Spatial reasoning data
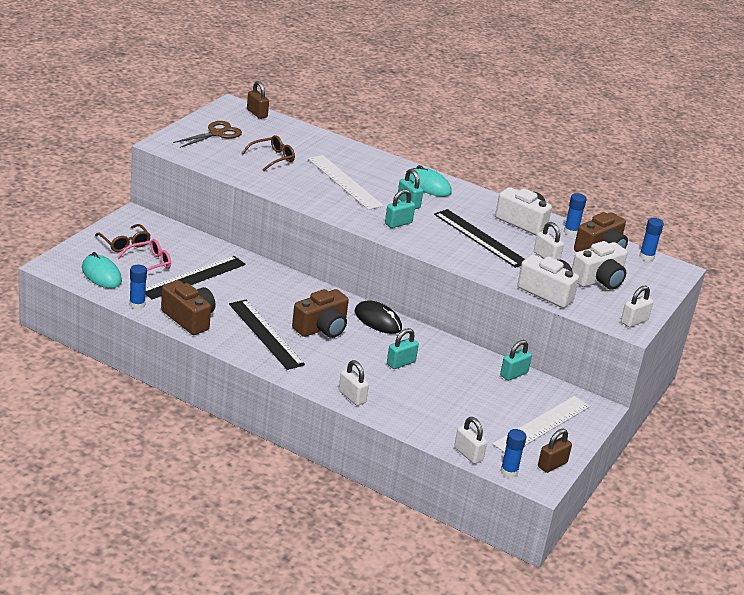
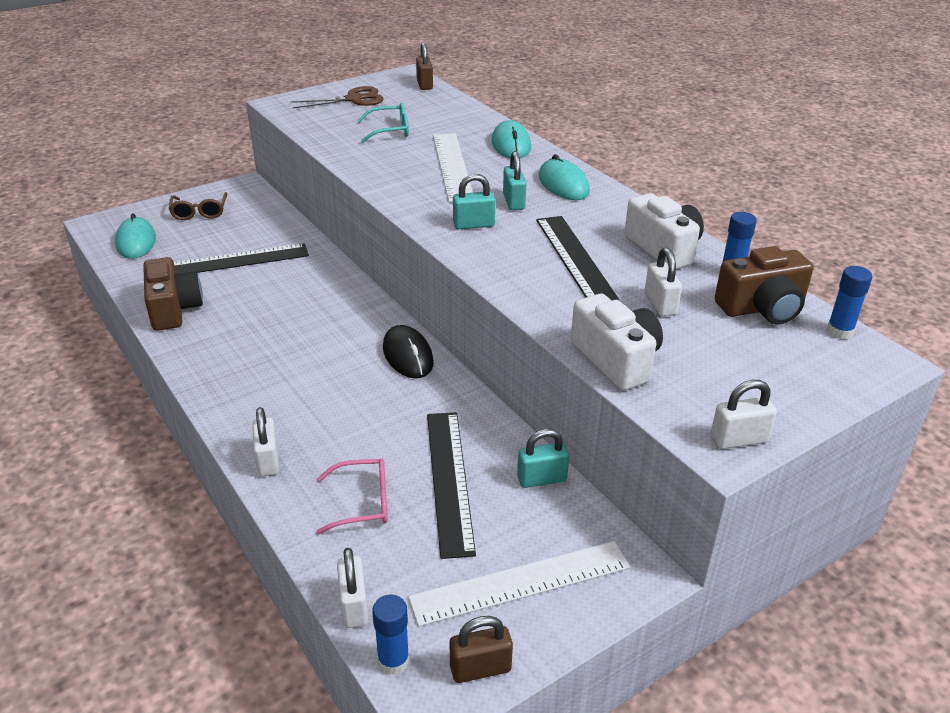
camera: 30 degrees right, 5 degrees up
(137, 304) = (134, 282): blue glue stick -> none
(149, 263) = (201, 237): pink glasses -> pink glasses (363, 503)
(266, 334) = (244, 346): black ruler -> black ruler (449, 480)
(272, 158) = (390, 130): brown glasses -> turquoise glasses
(321, 328) = (323, 352): brown camera -> none
(368, 159) = (511, 144): none -> turquoise mouse
(401, 363) = (384, 423): turquoise padlock -> none
(598, 280) = (723, 355): white camera -> none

§ PROBLEM REQUIREMENTS
Look above for the line that contains "(149, 263) = (201, 237): pink". That line and every line after it through the end of the data must be written out exactly, with nothing else.

§ TASK RESULT
(149, 263) = (201, 237): pink glasses -> pink glasses (363, 503)
(266, 334) = (244, 346): black ruler -> black ruler (449, 480)
(272, 158) = (390, 130): brown glasses -> turquoise glasses
(321, 328) = (323, 352): brown camera -> none
(368, 159) = (511, 144): none -> turquoise mouse
(401, 363) = (384, 423): turquoise padlock -> none
(598, 280) = (723, 355): white camera -> none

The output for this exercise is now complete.